== Data for processing
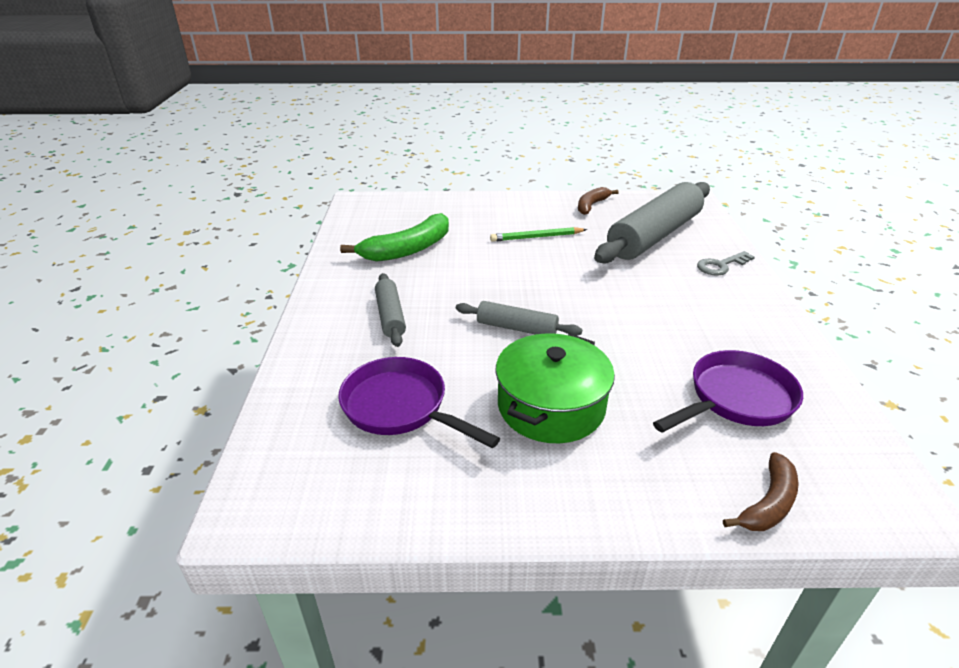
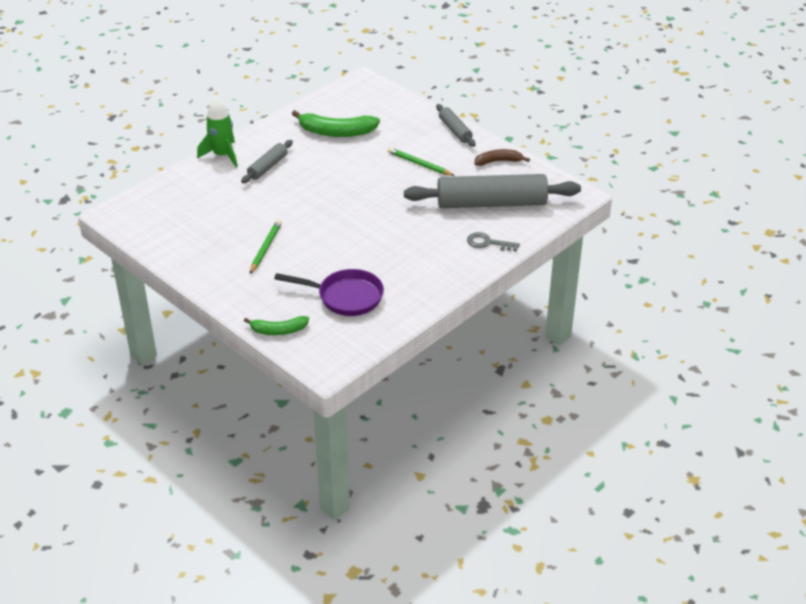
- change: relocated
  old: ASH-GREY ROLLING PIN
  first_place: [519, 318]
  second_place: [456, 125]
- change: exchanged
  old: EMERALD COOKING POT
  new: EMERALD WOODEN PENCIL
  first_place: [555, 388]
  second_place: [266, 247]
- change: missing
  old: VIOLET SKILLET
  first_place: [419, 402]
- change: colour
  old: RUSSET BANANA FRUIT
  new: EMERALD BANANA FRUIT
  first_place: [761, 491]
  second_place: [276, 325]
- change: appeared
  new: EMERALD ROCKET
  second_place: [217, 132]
====
== Data for processing
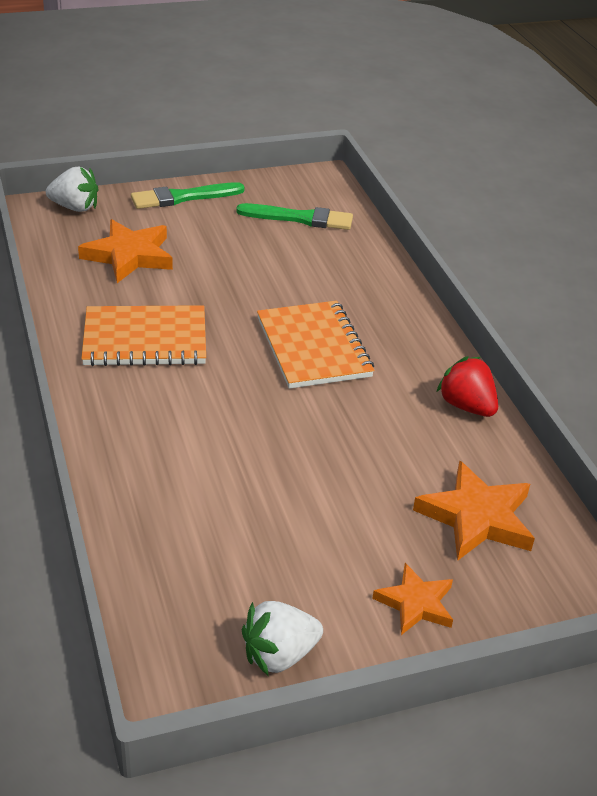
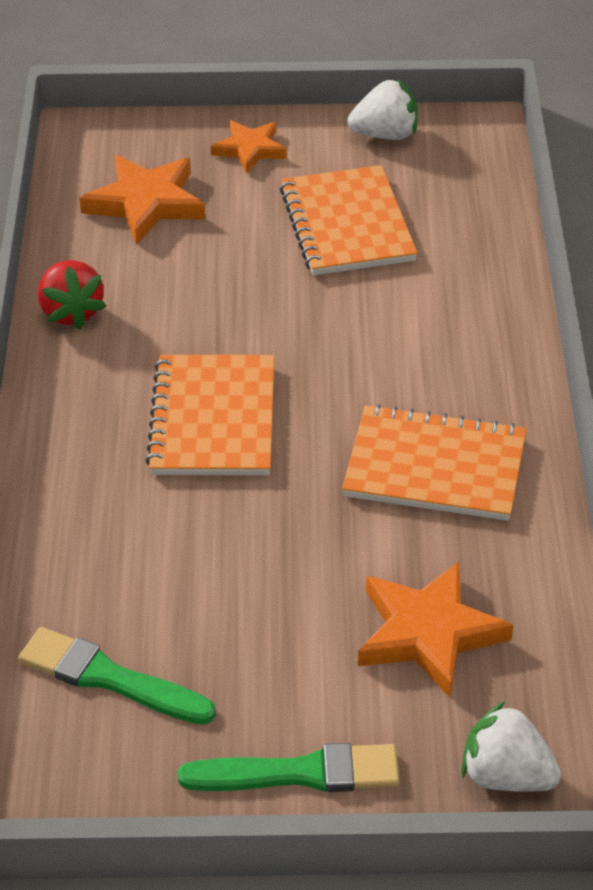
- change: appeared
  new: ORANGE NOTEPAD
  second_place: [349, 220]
====
§ Exercise details:
Among the lines above, which ones include the word "BANANA"? Copy them.

§ Output below:
  old: RUSSET BANANA FRUIT
  new: EMERALD BANANA FRUIT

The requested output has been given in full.